BEGIN
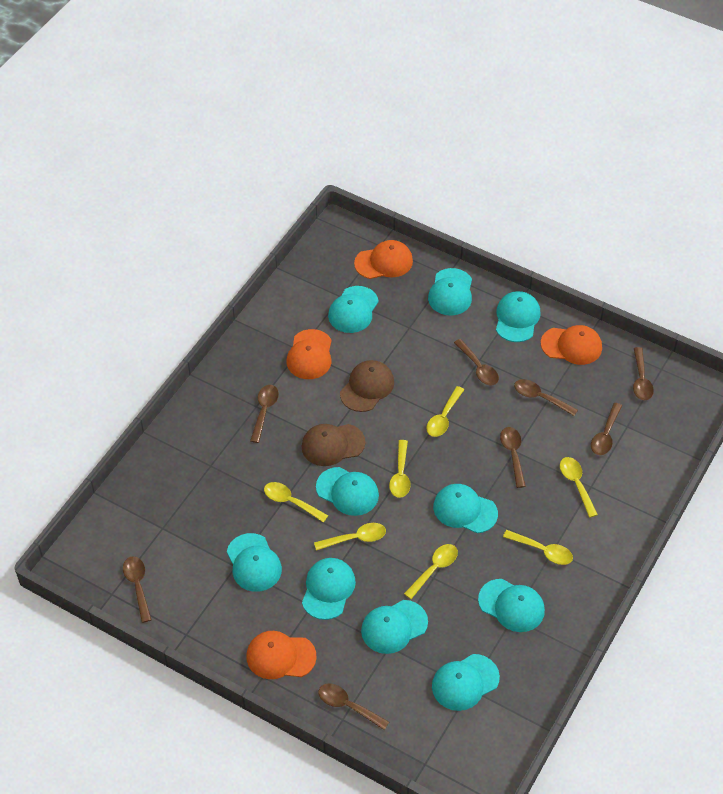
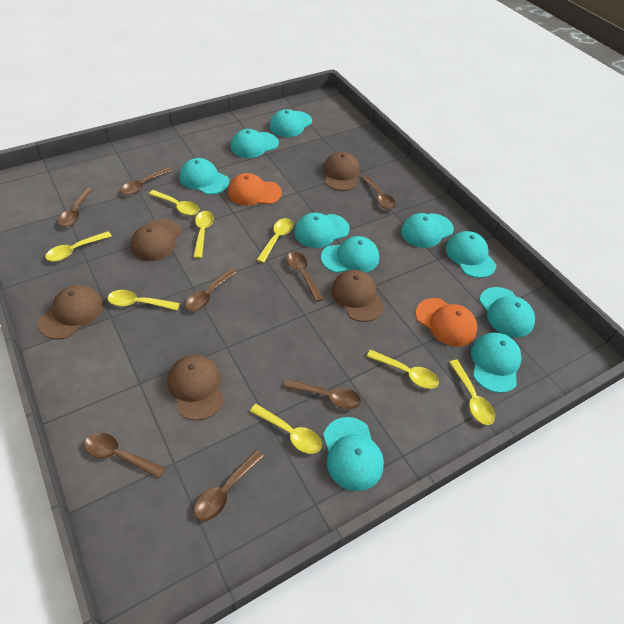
brown cap: [302,424,365,466] [340,360,394,412] = 2 -> [38,285,103,339] [130,219,182,261] [168,355,224,420] [323,152,360,191] [331,270,384,322] = 5
orange cap: [246,631,317,679] [287,329,332,379] [354,240,413,279] [541,325,602,365] = 4 -> [228,173,282,206] [416,298,477,347] = 2
yellow spoon: [264,482,328,523] [314,523,386,551] [389,440,411,498] [404,544,458,599] [426,386,464,437] [503,530,573,565] [560,457,598,518] = 7 -> [45,231,112,261] [107,290,180,310] [149,190,199,215] [193,211,214,259] [250,404,322,454] [256,218,293,263] [366,350,439,389] [449,360,495,425] = 8

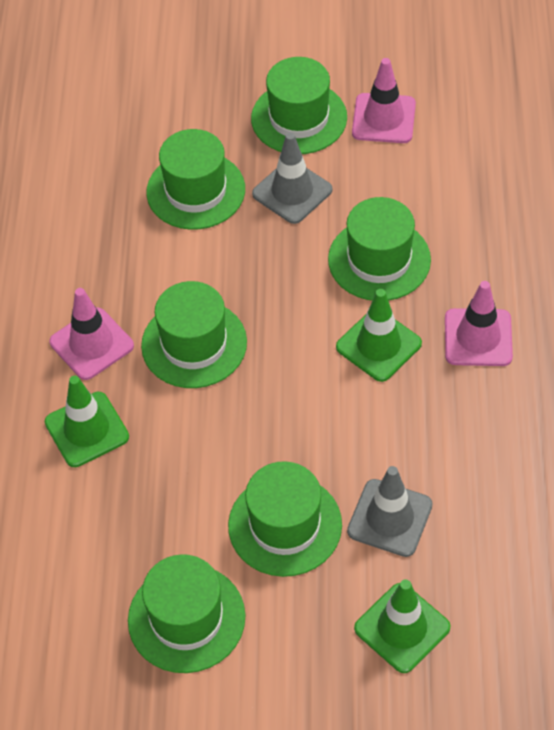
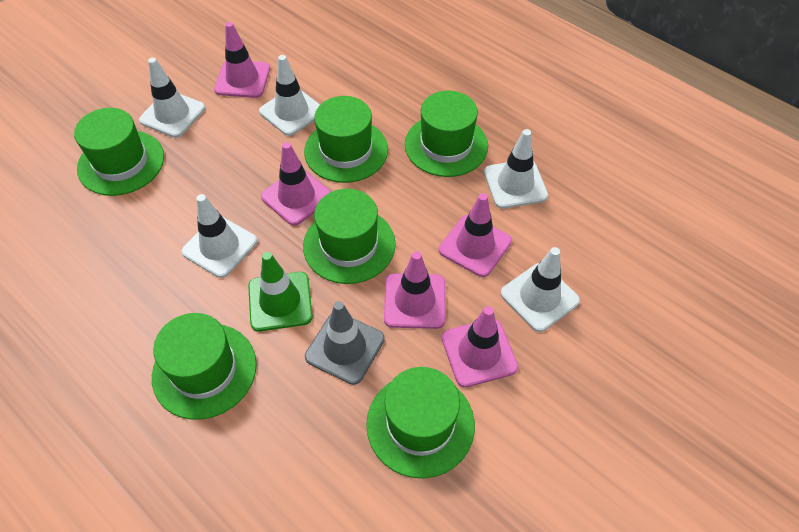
green traffic cone: [45,376,129,467] [336,289,422,382] [354,579,450,673] = 3 -> [248,252,313,332] = 1
grey traffic cone: [252,132,332,224] [347,466,433,557] = 2 -> [305,301,385,385] = 1
pink traffic cone: [49,288,134,380] [352,58,416,143] [445,281,513,366] = 3 -> [214,22,270,98] [261,142,331,226] [384,251,446,329] [439,193,512,277] [442,306,518,387] = 5
white traffic cone: none = 0 -> [139,58,205,138] [181,194,257,278] [259,55,320,136] [484,129,548,209] [501,247,580,332] = 5

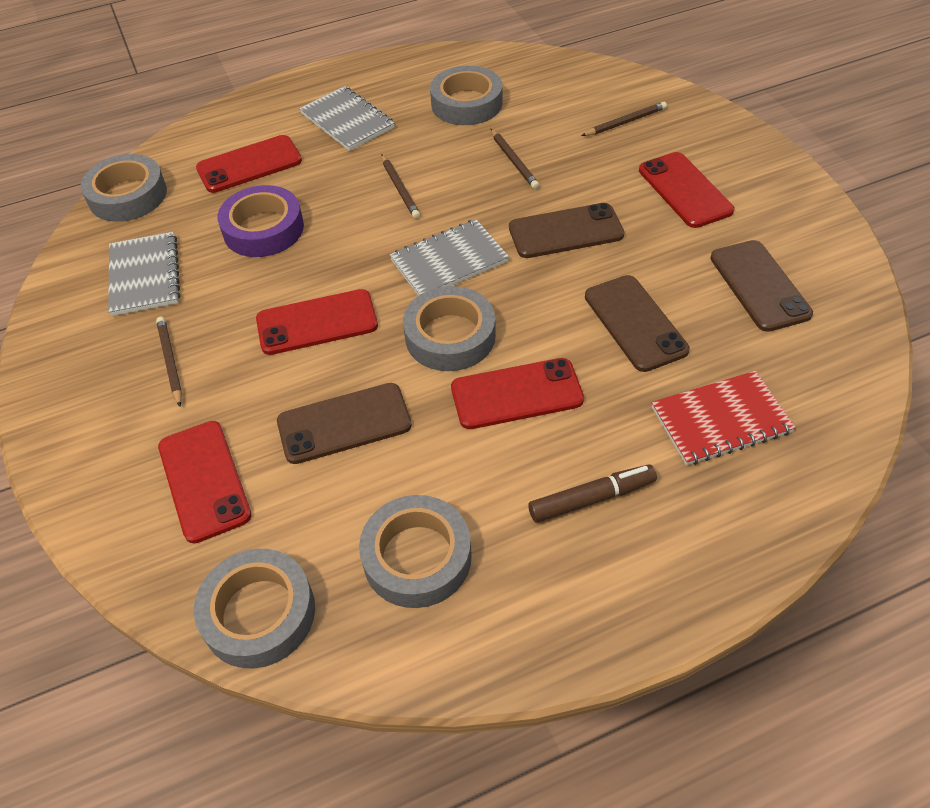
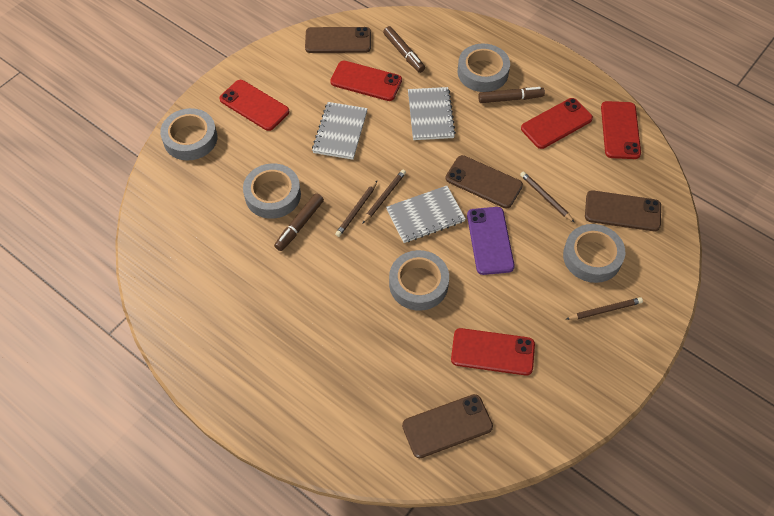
brown marker: [528,464,657,523] = 1 -> [274,193,324,251] [383,26,425,73] [478,87,545,103] = 3
purple phone: none = 0 -> [467,207,515,275] = 1
purple tape: [217,185,304,257] = 1 -> none = 0
red notebook: [652,371,796,465] = 1 -> none = 0

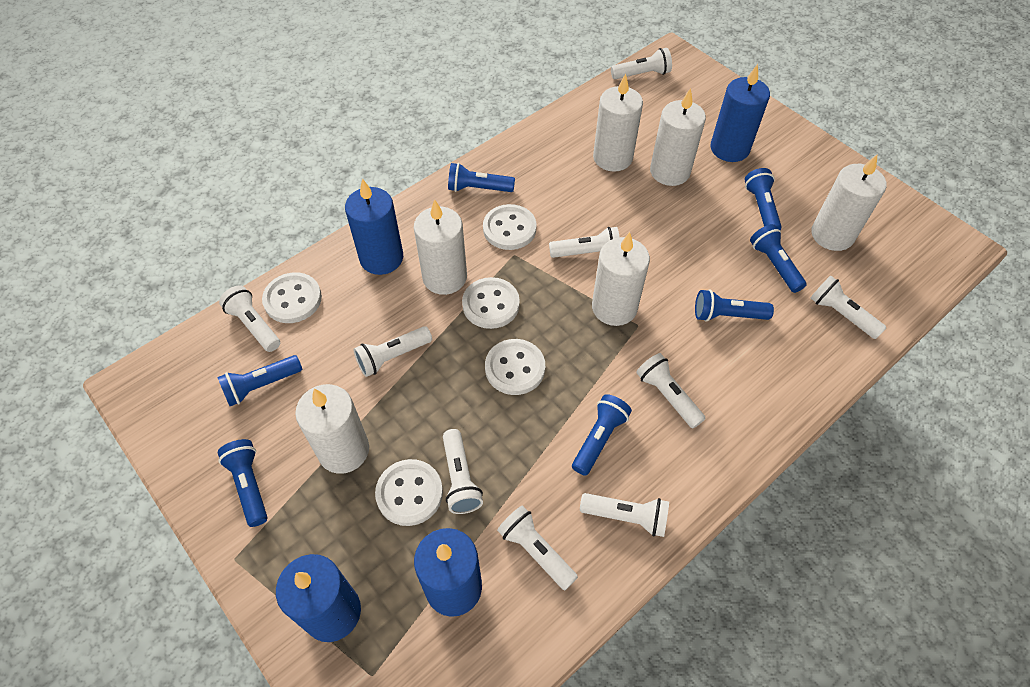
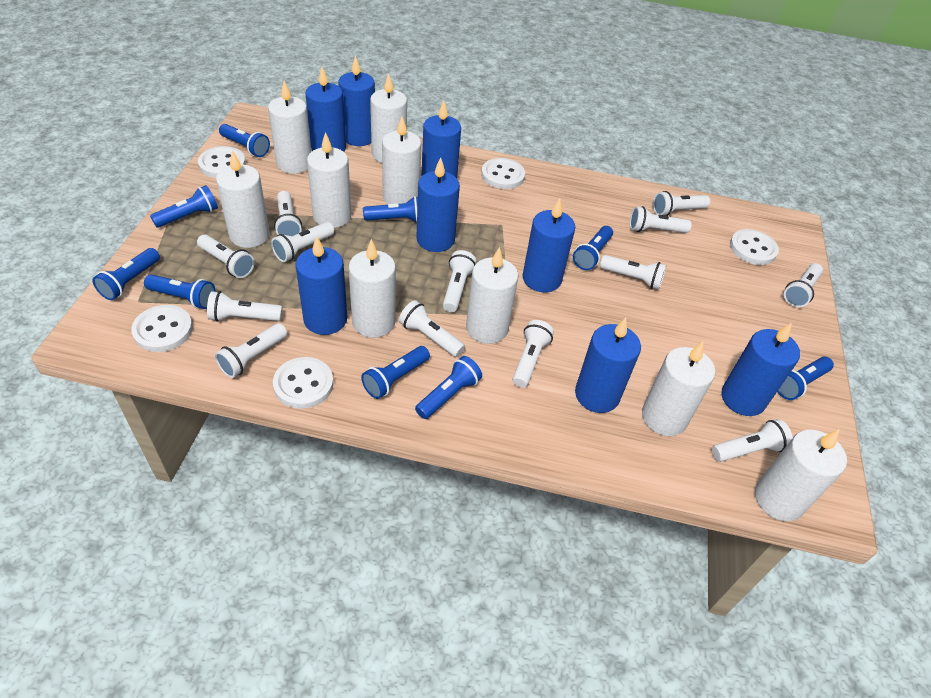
blue candle: [276,554,361,642] [345,179,403,275] [414,528,482,617] [711,64,770,162] = 4 -> [296,236,347,335] [305,67,346,152] [338,55,375,146] [417,157,460,252] [421,101,461,178] [522,198,575,292] [575,318,641,413] [721,322,800,416] = 8
blue flashlight: [217,355,302,406] [218,439,268,527] [448,163,515,192] [572,394,632,476] [695,289,774,322] [745,168,782,230] [750,224,807,293] = 7 -> [92,248,160,300] [144,274,216,309] [150,185,218,228] [219,124,270,157] [361,346,430,399] [363,196,418,222] [415,356,482,419] [573,226,613,270] [777,357,834,400] = 9
white candle: [295,384,369,474] [414,199,467,295] [592,232,650,326] [593,73,643,172] [650,88,706,186] [811,155,886,251] = 6 -> [216,150,270,248] [268,81,311,174] [307,132,351,228] [348,239,396,338] [370,73,407,163] [382,116,421,205] [466,247,519,344] [642,342,716,436] [755,429,847,521] = 9
white flashlight: [219,285,280,352] [353,326,432,377] [443,429,483,514] [497,506,578,590] [549,227,620,258] [580,493,669,537] [611,48,672,79] [636,353,706,428] [810,275,887,339] = 9 -> [197,234,255,278] [207,291,283,322] [215,323,287,378] [271,222,334,262] [274,191,302,236] [399,300,465,357] [443,250,477,312] [513,320,554,388] [600,255,667,290] [630,206,692,233] [653,191,710,216] [712,419,793,462] [784,263,823,307] = 13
END
**WHAT TO WORK ON:** Reproduce each line of the material containing the word "traffic".

**OUTPUT OF THE TASK:**
green traffic cone: [45,376,129,467] [336,289,422,382] [354,579,450,673] = 3 -> [248,252,313,332] = 1
grey traffic cone: [252,132,332,224] [347,466,433,557] = 2 -> [305,301,385,385] = 1
pink traffic cone: [49,288,134,380] [352,58,416,143] [445,281,513,366] = 3 -> [214,22,270,98] [261,142,331,226] [384,251,446,329] [439,193,512,277] [442,306,518,387] = 5
white traffic cone: none = 0 -> [139,58,205,138] [181,194,257,278] [259,55,320,136] [484,129,548,209] [501,247,580,332] = 5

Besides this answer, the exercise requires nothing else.